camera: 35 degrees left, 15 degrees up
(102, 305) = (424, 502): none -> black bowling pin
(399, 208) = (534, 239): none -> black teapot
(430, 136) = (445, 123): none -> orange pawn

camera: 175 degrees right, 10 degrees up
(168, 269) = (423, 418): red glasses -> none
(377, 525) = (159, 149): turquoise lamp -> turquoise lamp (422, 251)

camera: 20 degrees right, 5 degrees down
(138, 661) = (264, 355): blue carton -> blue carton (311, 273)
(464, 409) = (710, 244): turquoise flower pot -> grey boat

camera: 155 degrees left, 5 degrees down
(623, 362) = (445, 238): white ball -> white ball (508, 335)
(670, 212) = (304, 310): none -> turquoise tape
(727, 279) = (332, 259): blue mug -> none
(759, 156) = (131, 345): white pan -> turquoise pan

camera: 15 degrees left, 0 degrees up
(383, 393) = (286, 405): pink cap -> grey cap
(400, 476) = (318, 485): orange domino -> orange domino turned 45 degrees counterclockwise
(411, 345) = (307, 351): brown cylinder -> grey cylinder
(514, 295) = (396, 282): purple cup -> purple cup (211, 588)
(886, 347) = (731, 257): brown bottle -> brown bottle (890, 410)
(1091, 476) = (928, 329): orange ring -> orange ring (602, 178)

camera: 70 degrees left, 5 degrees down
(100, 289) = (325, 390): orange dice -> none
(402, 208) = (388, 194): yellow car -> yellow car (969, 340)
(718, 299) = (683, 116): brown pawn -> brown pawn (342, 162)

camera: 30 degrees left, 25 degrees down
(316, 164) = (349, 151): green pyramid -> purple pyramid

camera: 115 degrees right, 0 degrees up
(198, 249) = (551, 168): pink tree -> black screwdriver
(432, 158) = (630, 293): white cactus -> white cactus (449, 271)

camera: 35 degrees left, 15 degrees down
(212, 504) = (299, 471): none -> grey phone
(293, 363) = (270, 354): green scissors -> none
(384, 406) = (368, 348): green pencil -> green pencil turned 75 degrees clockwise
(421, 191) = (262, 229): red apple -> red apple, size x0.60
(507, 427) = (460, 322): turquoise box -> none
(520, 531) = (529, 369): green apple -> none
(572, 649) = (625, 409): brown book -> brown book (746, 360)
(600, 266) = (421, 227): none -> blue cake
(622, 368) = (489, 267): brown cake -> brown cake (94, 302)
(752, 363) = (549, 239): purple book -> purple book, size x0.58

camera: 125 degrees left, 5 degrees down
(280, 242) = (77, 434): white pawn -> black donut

*****

What the exercise asks ▸
Take exactly the lines from the one containing "camera: 70 degrees left, 5 degrees down" through the one containing "(752, 363) = (549, 239): purple" in the data above, and output them with nothing added.

Solved exercise ▸
camera: 70 degrees left, 5 degrees down
(100, 289) = (325, 390): orange dice -> none
(402, 208) = (388, 194): yellow car -> yellow car (969, 340)
(718, 299) = (683, 116): brown pawn -> brown pawn (342, 162)

camera: 30 degrees left, 25 degrees down
(316, 164) = (349, 151): green pyramid -> purple pyramid

camera: 115 degrees right, 0 degrees up
(198, 249) = (551, 168): pink tree -> black screwdriver
(432, 158) = (630, 293): white cactus -> white cactus (449, 271)

camera: 35 degrees left, 15 degrees down
(212, 504) = (299, 471): none -> grey phone
(293, 363) = (270, 354): green scissors -> none
(384, 406) = (368, 348): green pencil -> green pencil turned 75 degrees clockwise
(421, 191) = (262, 229): red apple -> red apple, size x0.60
(507, 427) = (460, 322): turquoise box -> none
(520, 531) = (529, 369): green apple -> none
(572, 649) = (625, 409): brown book -> brown book (746, 360)
(600, 266) = (421, 227): none -> blue cake
(622, 368) = (489, 267): brown cake -> brown cake (94, 302)
(752, 363) = (549, 239): purple book -> purple book, size x0.58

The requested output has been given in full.